§ TASK OBJECTIVE
Return the run of lines below that opens with the line containing "insert: present/scarlet (449,291)" and closes with the line containing "toy plane/orange-coloured (242,189)", keeping each one exact.

§ Scene images with change listings

BEGIN

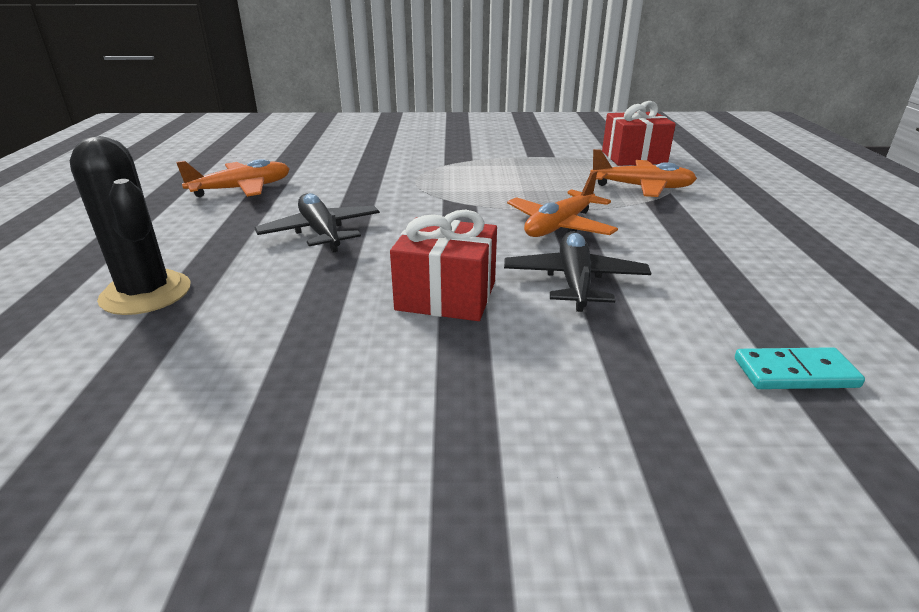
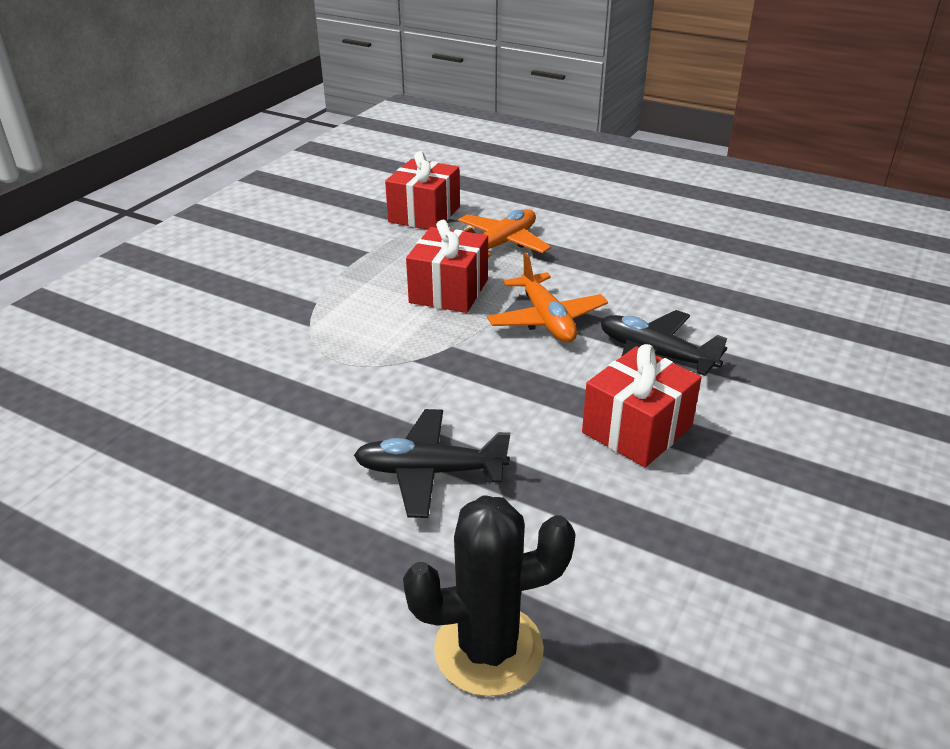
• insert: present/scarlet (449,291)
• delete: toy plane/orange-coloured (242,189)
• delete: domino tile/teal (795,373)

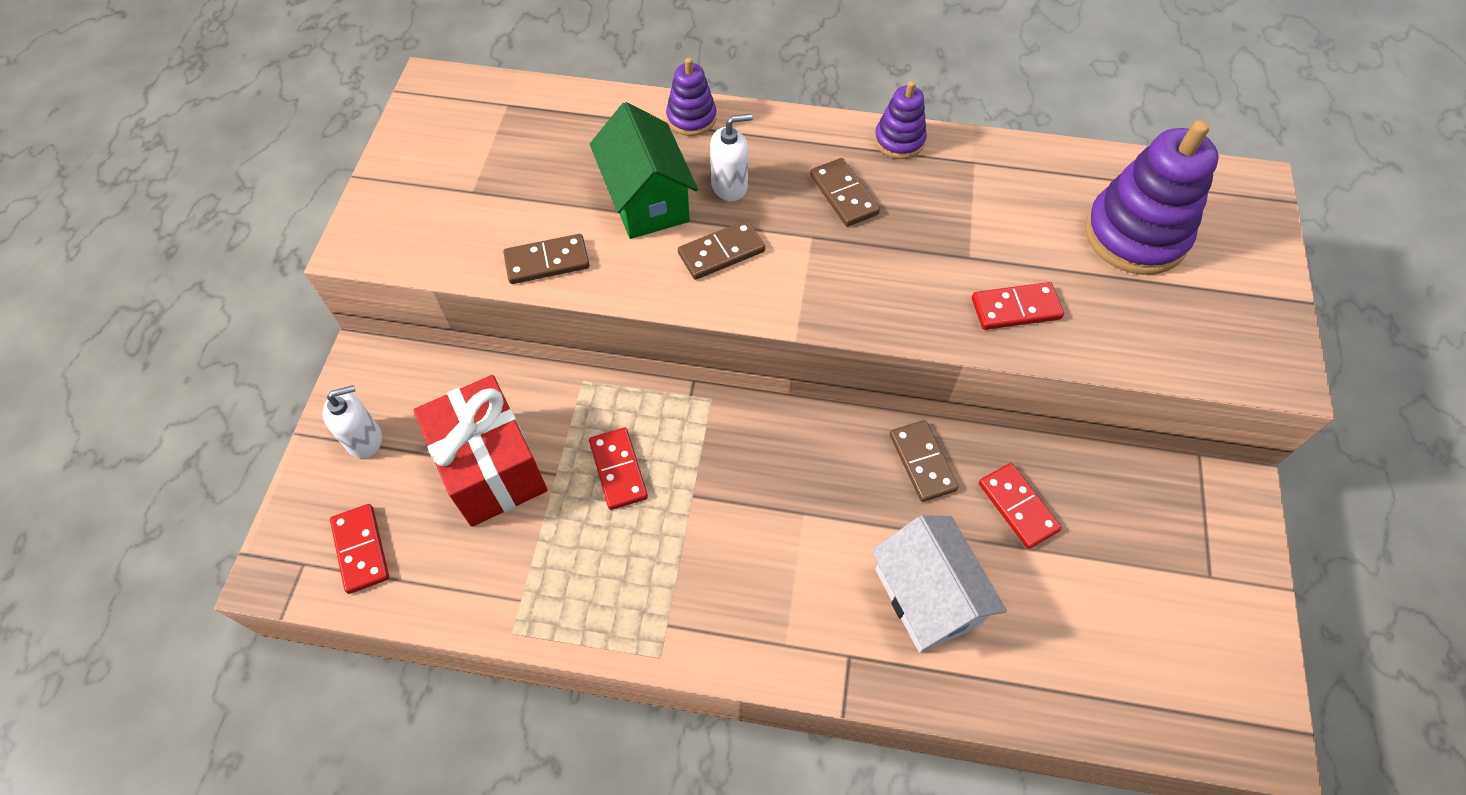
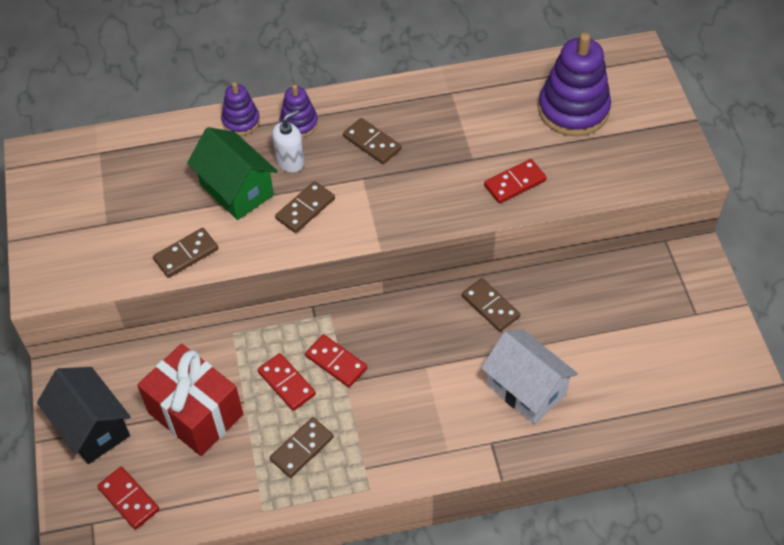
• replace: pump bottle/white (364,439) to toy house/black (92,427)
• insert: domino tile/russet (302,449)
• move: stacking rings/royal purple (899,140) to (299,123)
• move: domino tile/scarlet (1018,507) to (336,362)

END
BEGIN

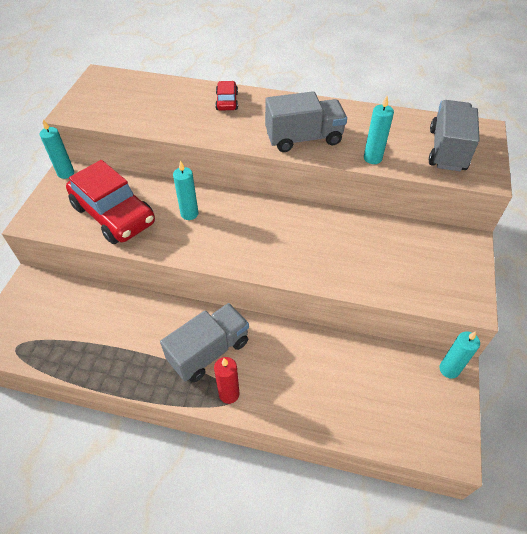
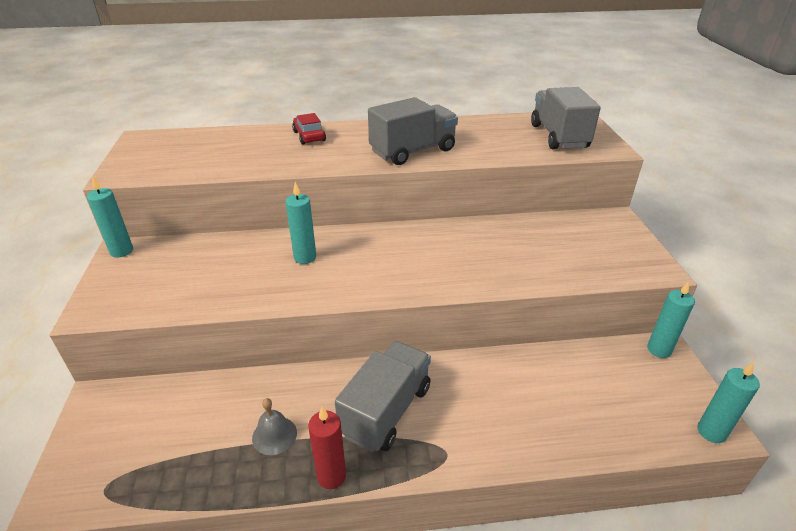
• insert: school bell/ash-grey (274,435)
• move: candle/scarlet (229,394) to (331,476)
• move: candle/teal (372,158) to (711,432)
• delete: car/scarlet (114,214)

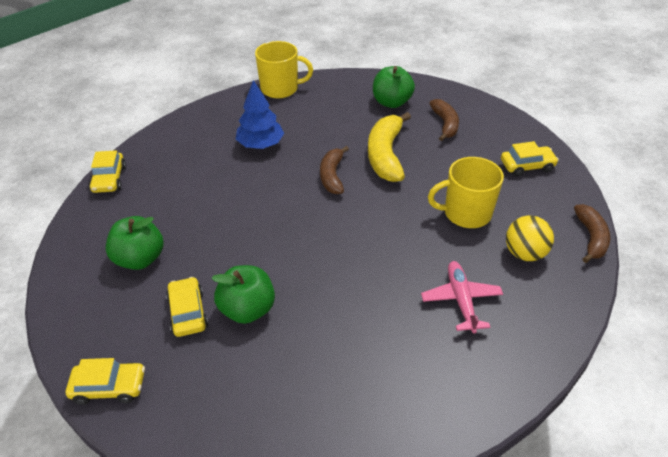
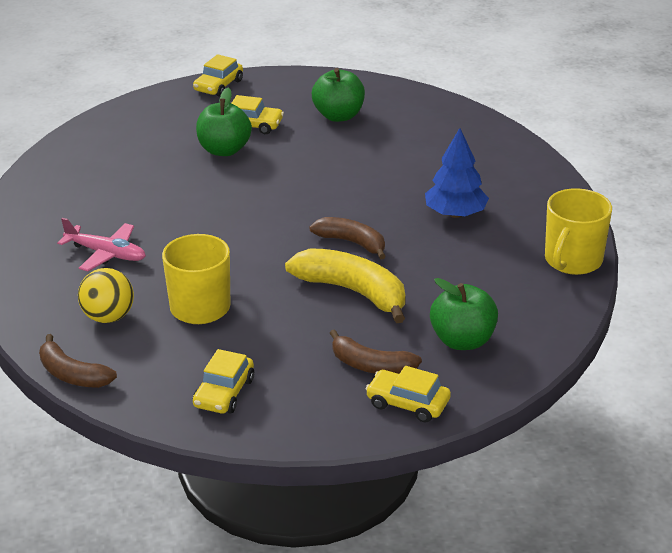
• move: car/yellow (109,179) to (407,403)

END

§ SOLUTION
• insert: present/scarlet (449,291)
• delete: toy plane/orange-coloured (242,189)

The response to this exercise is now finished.